EXERCISE OBJECTIVE: Update only the lines from the line with "Question: In this" up to and including the line with "Question: Which object" by replacing "striped t-shirt" with "striped polo shirt", leaving everything else unchanged.

RECORDS SHOWN:
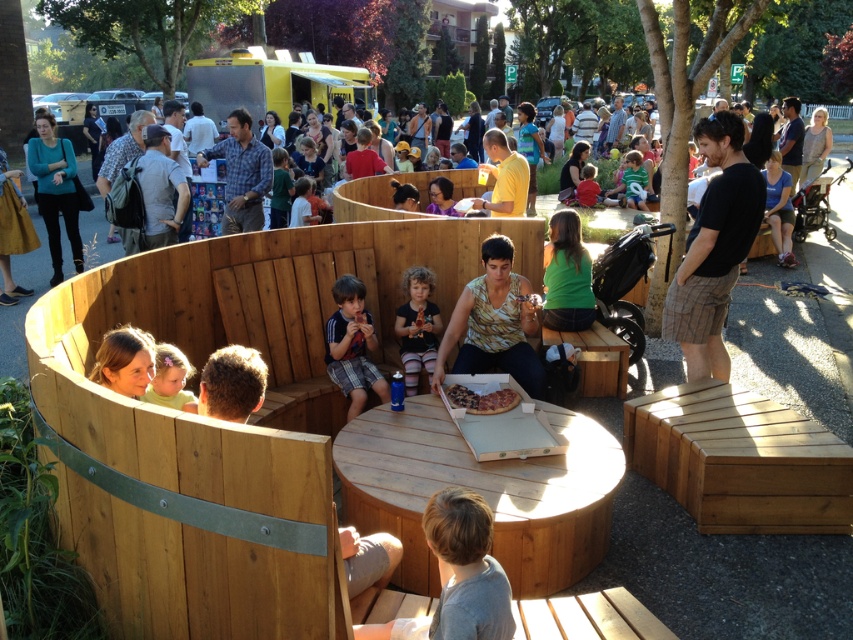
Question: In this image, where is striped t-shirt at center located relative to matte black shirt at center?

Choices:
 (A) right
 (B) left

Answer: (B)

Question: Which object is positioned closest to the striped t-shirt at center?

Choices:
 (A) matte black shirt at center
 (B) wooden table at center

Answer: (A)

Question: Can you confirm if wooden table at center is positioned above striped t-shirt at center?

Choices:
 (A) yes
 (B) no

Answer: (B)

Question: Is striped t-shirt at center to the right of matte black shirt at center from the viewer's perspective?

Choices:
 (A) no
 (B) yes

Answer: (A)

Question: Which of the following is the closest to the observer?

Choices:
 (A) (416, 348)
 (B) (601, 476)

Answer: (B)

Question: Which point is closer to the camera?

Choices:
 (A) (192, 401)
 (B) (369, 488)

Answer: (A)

---

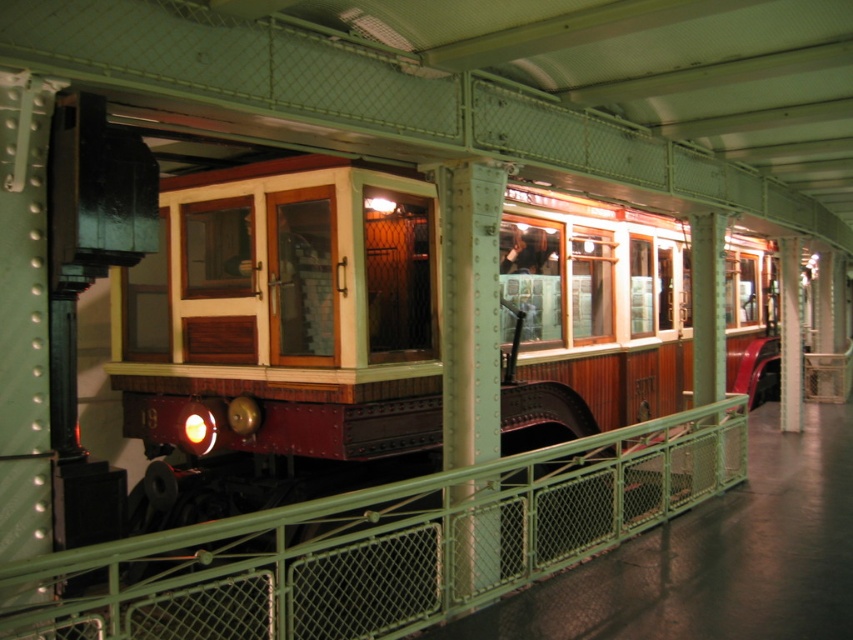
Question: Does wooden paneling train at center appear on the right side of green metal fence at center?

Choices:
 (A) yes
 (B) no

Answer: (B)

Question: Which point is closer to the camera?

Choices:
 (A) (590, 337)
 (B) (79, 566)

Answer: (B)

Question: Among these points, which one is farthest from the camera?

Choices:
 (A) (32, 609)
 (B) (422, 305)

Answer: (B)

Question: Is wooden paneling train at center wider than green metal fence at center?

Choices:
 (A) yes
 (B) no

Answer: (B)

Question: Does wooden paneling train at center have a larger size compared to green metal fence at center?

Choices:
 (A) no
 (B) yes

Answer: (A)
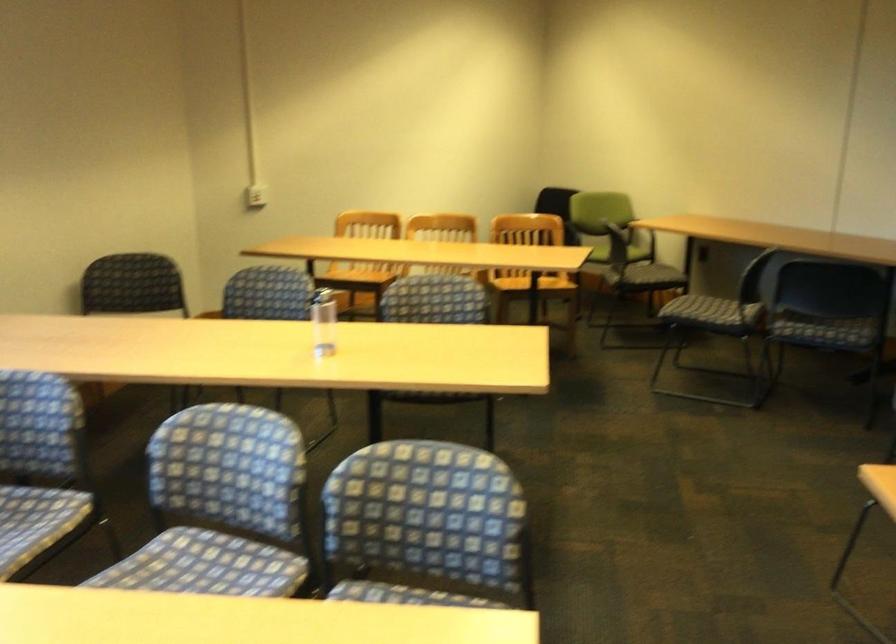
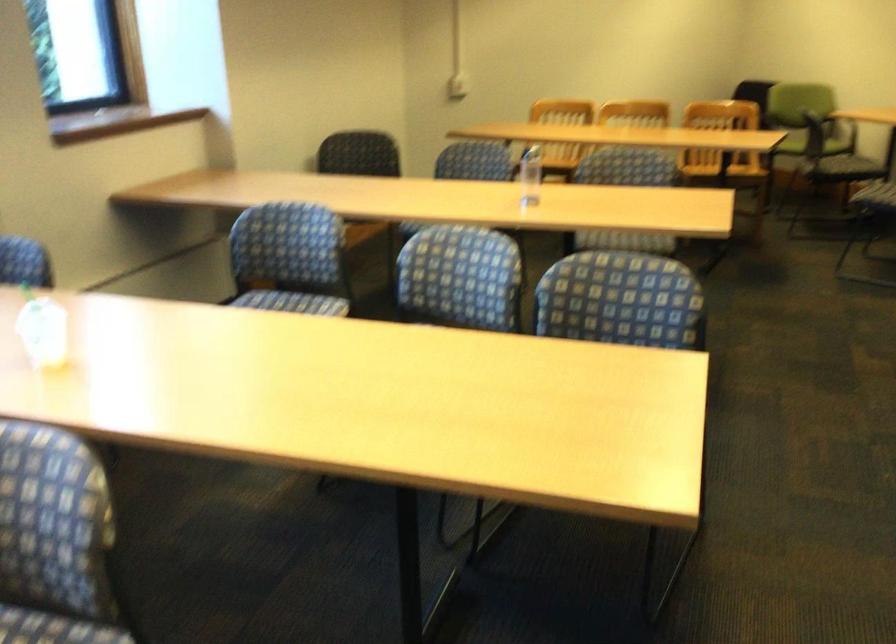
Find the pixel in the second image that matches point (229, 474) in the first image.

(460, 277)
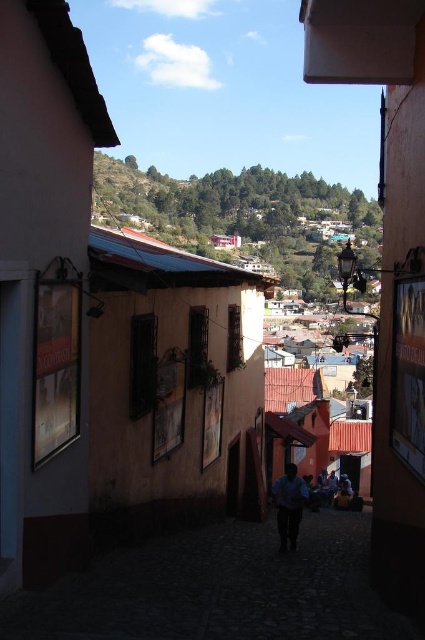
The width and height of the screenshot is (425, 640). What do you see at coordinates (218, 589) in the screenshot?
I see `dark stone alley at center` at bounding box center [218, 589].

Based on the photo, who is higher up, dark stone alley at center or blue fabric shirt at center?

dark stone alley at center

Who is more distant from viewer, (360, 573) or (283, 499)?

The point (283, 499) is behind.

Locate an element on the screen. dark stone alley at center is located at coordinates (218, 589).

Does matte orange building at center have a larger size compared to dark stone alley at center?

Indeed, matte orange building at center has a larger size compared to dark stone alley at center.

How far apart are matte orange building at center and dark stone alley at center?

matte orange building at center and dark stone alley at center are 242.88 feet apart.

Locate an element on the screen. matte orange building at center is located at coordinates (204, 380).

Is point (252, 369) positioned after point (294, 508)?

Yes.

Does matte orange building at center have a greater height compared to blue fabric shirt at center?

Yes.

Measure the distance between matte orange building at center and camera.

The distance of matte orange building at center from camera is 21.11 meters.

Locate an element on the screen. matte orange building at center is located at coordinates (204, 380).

OUTPUT BELOW:
Question: In this image, where is striped polo shirt at center located relative to matte black shirt at center?

Choices:
 (A) right
 (B) left

Answer: (B)

Question: Which object is positioned closest to the striped polo shirt at center?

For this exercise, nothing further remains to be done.